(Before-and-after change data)
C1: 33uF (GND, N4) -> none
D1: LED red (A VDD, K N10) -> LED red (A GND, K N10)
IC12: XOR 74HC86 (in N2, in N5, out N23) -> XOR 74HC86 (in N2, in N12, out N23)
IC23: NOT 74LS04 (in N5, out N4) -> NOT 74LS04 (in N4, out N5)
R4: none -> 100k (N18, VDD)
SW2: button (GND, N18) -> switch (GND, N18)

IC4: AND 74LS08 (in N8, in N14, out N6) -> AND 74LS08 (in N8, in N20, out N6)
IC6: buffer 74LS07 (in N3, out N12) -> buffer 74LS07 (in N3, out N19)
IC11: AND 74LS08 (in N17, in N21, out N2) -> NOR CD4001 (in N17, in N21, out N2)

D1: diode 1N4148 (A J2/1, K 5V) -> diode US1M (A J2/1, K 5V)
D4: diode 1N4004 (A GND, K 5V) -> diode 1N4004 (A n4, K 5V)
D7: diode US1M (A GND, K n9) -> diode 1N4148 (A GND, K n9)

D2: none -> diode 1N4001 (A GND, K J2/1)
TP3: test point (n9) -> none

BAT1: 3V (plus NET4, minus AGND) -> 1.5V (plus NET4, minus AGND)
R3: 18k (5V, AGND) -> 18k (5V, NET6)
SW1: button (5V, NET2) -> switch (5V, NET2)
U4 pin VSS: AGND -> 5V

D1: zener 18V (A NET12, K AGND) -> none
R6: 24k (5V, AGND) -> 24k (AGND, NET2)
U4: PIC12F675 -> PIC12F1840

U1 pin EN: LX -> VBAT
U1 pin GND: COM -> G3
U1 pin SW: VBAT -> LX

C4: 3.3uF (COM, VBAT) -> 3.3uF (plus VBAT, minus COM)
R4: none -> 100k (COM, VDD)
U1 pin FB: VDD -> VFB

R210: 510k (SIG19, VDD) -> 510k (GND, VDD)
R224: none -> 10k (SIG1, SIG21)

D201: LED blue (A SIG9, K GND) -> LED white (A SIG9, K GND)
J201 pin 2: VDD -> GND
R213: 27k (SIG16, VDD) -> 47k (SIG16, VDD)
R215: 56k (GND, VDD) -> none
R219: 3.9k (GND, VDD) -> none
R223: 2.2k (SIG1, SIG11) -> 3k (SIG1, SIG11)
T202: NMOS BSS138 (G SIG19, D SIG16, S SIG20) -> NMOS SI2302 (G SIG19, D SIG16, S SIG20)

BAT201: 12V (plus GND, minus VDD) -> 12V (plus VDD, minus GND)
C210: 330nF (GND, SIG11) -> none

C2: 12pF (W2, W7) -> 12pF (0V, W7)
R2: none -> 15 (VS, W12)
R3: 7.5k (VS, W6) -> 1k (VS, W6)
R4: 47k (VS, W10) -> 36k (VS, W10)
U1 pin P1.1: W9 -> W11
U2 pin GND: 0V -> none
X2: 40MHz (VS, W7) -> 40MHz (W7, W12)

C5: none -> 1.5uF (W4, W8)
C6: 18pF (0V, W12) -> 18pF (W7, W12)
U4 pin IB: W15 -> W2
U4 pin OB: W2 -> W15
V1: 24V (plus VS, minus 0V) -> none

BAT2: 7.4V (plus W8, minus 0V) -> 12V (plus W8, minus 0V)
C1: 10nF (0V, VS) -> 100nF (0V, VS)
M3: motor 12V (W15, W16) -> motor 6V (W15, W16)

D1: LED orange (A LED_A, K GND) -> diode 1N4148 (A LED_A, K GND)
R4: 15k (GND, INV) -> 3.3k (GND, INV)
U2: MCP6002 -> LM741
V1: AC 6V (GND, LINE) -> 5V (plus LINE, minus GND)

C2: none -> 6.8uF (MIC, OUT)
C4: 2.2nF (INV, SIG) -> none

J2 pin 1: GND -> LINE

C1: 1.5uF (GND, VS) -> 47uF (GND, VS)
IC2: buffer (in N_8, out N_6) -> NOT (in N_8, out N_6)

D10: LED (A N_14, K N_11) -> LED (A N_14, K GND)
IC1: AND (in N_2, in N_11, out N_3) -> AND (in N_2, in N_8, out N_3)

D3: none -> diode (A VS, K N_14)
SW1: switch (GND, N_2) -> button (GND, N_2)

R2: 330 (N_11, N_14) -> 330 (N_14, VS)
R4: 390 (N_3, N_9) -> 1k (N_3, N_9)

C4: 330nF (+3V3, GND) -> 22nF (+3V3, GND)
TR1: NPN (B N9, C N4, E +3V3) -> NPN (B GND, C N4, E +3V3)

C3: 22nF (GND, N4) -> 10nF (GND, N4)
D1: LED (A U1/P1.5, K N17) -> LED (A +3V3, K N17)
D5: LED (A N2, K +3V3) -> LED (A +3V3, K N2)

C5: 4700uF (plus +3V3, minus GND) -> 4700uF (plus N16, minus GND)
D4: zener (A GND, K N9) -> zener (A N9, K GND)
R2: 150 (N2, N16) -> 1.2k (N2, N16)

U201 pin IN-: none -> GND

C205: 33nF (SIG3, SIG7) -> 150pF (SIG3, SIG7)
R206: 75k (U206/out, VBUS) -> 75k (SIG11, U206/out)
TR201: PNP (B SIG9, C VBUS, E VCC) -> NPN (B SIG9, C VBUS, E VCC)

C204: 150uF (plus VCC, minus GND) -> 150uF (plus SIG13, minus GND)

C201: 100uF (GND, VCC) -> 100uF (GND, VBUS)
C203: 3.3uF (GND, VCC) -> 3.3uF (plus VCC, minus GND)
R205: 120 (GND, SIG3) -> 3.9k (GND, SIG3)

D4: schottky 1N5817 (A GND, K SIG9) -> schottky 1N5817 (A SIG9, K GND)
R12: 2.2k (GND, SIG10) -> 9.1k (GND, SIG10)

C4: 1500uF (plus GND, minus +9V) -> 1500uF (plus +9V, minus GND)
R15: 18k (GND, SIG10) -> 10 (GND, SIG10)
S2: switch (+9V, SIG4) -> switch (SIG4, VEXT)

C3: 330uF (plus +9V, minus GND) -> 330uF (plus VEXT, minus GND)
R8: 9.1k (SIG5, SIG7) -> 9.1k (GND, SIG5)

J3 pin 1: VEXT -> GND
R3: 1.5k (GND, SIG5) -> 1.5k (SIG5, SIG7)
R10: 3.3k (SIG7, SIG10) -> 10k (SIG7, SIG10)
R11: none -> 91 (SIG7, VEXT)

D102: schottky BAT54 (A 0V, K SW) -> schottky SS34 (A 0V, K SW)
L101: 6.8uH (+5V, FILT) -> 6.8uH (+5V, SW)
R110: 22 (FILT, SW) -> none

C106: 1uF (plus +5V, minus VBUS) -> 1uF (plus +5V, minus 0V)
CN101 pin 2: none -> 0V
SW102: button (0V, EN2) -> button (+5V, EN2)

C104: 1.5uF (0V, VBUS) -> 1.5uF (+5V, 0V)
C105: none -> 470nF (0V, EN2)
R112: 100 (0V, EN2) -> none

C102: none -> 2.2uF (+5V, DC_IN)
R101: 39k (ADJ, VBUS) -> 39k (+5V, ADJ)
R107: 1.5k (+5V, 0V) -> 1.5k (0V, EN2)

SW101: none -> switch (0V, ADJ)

Task >> Which lines of the records above contain the word "VBAT"? Show each of them.

Answer space >>
U1 pin EN: LX -> VBAT
U1 pin SW: VBAT -> LX
C4: 3.3uF (COM, VBAT) -> 3.3uF (plus VBAT, minus COM)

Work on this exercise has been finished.